++++ Record set

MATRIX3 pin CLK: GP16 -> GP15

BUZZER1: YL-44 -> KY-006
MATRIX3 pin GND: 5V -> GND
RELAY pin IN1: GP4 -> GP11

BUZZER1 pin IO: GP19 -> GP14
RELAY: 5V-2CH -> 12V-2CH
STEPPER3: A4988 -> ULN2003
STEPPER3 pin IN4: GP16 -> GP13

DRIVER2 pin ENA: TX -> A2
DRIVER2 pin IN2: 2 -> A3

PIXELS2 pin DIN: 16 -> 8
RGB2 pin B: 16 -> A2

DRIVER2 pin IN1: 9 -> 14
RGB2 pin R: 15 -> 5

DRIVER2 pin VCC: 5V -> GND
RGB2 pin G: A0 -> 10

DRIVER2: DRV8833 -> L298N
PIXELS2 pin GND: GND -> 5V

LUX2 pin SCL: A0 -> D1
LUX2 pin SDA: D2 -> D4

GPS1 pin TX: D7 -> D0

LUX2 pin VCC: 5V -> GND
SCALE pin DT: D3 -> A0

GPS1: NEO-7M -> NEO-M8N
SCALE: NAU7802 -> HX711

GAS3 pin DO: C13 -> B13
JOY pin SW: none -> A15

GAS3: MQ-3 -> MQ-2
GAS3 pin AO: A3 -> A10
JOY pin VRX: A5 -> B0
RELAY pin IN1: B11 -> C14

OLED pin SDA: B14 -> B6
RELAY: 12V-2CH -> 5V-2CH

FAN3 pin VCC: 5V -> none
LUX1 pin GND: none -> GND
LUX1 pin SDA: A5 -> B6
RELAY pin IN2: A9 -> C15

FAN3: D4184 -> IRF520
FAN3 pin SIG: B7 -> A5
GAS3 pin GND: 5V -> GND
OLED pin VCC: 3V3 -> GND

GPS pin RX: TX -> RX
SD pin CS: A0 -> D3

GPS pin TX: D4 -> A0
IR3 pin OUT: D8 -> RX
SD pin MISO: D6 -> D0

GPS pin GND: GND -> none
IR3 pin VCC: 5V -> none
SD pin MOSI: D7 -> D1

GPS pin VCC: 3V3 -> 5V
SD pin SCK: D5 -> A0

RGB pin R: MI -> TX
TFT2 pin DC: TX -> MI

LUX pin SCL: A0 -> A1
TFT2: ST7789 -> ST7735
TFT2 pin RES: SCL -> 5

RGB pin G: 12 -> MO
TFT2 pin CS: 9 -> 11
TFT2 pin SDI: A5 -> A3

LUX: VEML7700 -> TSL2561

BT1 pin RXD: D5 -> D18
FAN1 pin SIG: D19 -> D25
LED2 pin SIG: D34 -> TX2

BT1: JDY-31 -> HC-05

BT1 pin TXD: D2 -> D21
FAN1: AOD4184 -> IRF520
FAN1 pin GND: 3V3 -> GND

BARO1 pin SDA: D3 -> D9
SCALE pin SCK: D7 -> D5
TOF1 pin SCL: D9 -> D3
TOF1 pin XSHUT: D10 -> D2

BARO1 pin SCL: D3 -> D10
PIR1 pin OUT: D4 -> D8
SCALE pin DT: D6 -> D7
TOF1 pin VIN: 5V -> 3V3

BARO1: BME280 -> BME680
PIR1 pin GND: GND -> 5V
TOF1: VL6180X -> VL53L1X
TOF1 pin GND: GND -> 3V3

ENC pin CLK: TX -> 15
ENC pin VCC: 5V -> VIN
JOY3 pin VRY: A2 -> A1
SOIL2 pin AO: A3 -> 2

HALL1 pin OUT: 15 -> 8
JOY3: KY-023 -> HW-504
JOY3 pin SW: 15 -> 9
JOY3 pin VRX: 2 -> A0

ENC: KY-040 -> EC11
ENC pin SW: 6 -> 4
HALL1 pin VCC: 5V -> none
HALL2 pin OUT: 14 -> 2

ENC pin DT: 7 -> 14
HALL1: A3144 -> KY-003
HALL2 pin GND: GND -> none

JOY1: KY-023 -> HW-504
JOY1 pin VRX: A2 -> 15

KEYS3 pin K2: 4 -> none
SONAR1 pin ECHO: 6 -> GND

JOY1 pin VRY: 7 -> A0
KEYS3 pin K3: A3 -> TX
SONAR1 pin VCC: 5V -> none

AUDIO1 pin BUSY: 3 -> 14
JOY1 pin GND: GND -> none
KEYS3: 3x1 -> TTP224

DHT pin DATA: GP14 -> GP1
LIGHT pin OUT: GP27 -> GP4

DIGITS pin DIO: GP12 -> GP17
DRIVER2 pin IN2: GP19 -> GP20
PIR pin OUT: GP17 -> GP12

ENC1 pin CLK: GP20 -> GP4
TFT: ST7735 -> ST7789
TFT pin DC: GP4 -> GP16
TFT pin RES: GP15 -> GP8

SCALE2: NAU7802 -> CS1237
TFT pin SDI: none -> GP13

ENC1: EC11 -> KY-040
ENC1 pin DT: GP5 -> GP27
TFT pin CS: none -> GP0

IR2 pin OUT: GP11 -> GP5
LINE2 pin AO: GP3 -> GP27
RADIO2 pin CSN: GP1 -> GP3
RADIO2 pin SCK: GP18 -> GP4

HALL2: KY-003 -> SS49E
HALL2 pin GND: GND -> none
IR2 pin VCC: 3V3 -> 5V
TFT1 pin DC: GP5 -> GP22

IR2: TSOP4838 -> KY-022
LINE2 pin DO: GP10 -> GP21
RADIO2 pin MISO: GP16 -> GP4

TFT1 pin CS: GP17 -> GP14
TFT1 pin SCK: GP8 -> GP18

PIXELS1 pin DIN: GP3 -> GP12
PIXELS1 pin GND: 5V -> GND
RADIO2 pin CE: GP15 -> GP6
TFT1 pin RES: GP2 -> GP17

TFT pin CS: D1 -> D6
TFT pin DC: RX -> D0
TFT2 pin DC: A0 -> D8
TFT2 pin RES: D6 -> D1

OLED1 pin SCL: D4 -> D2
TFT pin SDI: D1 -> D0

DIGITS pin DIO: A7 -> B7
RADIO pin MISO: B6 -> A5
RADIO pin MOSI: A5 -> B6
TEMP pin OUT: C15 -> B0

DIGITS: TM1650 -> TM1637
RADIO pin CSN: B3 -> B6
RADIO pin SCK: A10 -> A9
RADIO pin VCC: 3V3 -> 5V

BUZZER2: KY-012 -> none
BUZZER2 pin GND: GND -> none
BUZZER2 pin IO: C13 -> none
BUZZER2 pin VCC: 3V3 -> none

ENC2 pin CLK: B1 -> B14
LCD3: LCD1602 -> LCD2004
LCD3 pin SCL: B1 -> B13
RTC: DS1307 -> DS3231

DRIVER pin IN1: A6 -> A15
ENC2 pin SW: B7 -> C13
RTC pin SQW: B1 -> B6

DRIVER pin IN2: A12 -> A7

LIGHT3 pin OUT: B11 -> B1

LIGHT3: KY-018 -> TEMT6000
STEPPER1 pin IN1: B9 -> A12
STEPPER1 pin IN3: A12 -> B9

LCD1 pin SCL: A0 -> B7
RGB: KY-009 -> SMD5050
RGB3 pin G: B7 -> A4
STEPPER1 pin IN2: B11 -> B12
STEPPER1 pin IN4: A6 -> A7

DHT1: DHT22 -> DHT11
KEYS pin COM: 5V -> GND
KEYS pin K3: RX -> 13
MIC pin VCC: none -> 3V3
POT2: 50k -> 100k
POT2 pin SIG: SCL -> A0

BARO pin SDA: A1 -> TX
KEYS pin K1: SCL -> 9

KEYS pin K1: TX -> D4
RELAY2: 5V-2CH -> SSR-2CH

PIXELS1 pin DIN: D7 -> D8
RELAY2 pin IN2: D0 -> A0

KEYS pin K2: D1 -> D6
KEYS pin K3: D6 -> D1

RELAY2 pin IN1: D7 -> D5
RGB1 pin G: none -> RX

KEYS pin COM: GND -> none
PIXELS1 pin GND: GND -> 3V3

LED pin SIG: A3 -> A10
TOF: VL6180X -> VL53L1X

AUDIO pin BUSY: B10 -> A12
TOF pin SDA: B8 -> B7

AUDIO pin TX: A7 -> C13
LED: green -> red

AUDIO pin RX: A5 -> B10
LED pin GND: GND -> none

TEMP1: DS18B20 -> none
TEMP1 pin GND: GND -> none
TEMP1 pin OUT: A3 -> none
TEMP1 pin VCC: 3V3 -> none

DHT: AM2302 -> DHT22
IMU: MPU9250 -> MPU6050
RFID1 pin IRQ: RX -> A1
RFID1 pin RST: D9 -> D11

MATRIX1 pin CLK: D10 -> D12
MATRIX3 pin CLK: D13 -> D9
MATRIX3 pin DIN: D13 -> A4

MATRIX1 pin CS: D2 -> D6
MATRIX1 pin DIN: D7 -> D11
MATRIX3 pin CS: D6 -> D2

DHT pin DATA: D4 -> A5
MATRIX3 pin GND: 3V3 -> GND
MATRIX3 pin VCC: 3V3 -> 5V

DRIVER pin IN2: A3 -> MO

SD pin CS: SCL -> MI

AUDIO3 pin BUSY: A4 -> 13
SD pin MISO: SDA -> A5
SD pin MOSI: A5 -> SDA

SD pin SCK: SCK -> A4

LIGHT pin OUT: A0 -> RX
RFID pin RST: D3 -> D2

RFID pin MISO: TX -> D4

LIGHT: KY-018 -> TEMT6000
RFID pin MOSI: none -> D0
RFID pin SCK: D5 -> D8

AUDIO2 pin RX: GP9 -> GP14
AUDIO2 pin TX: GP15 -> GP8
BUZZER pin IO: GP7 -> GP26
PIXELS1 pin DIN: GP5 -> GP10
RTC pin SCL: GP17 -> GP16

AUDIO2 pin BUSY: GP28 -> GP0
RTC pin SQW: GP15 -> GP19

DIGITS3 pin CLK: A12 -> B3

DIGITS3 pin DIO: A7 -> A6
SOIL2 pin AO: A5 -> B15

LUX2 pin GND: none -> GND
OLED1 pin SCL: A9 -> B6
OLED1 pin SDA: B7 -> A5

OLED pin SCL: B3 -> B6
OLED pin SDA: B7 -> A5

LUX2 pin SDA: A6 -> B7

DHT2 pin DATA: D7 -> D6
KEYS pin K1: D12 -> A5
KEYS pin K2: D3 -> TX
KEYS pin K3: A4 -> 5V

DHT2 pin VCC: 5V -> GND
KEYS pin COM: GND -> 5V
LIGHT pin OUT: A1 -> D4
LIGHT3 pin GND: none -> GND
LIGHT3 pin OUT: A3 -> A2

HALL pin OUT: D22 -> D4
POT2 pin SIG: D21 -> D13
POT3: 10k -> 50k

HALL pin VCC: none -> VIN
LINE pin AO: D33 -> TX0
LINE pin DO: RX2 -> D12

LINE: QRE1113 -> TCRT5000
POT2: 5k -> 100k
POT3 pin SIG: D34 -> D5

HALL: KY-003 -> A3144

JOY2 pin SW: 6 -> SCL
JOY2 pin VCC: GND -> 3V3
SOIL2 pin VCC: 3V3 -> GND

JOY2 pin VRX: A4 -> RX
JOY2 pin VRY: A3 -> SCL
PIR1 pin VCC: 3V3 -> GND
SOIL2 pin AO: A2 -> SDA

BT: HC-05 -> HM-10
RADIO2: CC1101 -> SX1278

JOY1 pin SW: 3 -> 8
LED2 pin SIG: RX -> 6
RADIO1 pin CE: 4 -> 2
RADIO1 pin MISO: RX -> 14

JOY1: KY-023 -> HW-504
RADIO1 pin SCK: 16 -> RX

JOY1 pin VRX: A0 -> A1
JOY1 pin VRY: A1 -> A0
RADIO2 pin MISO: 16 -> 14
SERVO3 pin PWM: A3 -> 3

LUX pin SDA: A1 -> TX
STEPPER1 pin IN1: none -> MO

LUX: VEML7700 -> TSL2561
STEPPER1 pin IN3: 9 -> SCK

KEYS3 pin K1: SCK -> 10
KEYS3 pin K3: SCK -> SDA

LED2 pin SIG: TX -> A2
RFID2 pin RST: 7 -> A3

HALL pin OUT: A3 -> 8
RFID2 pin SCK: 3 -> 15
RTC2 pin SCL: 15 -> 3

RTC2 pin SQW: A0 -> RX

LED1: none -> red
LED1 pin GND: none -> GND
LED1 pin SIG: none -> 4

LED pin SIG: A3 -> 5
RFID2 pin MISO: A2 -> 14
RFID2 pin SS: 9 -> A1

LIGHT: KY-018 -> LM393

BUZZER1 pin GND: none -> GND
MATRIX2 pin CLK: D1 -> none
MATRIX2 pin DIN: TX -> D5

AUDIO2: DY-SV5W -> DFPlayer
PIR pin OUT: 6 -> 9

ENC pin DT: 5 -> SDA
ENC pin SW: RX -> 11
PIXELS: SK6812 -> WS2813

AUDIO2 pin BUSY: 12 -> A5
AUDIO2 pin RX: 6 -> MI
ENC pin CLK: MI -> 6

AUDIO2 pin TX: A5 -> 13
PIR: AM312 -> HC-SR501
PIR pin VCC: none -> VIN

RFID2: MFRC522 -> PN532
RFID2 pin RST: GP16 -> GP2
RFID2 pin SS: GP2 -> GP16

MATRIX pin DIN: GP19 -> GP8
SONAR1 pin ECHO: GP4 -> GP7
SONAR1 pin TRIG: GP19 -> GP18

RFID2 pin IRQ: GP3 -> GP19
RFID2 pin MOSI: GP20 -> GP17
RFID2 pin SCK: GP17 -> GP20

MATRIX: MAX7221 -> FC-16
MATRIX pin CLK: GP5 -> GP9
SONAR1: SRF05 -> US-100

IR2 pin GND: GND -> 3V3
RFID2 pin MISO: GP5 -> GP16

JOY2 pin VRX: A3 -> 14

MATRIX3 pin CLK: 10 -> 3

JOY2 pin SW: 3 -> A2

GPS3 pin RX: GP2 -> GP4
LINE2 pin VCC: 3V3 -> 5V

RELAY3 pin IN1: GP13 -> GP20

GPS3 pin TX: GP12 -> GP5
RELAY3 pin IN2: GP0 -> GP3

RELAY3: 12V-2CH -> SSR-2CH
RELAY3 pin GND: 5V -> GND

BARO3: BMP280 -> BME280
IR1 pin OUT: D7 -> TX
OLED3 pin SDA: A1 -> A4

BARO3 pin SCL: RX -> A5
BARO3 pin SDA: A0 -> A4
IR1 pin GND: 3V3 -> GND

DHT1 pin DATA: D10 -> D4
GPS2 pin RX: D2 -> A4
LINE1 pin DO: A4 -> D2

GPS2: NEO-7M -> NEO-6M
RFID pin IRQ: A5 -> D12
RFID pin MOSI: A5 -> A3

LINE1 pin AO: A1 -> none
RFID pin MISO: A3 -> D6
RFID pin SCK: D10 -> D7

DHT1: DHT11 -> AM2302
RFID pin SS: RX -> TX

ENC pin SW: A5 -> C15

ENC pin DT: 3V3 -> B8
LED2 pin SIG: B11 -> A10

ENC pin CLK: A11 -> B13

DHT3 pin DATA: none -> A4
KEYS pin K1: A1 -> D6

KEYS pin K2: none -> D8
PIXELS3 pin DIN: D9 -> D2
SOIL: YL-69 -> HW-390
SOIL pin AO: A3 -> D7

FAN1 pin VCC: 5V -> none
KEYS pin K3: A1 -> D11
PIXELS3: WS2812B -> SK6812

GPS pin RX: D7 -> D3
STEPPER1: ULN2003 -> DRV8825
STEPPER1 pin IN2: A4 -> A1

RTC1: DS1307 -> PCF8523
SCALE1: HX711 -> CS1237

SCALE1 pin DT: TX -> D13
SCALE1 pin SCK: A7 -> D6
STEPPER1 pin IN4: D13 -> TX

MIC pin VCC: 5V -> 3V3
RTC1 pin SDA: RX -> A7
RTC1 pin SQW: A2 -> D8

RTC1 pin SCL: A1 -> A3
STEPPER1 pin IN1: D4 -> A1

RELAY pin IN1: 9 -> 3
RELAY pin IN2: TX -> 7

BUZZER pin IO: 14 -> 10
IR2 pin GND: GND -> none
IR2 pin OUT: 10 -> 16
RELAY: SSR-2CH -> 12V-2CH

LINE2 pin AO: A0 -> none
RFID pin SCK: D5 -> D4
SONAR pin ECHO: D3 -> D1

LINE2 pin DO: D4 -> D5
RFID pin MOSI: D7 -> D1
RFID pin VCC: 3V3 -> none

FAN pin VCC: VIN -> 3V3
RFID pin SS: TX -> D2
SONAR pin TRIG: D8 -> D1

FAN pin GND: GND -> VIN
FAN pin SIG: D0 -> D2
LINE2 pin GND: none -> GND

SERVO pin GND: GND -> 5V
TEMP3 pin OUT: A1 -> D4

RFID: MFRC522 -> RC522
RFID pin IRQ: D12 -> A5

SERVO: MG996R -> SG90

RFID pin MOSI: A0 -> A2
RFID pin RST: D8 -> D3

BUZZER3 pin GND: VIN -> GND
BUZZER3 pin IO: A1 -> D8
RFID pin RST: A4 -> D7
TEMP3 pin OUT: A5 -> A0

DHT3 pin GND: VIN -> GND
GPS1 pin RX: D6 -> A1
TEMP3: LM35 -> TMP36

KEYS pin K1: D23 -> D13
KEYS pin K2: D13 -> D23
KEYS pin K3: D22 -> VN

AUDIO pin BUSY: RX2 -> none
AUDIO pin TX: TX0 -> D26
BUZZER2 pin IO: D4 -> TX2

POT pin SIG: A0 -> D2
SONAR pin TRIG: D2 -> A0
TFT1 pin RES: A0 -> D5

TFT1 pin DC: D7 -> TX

++++++++

• [Task prompt]
Which lines hold the string "TRIG"? Copy all of them from the data above.

• [Expected answer]
SONAR1 pin TRIG: GP19 -> GP18
SONAR pin TRIG: D8 -> D1
SONAR pin TRIG: D2 -> A0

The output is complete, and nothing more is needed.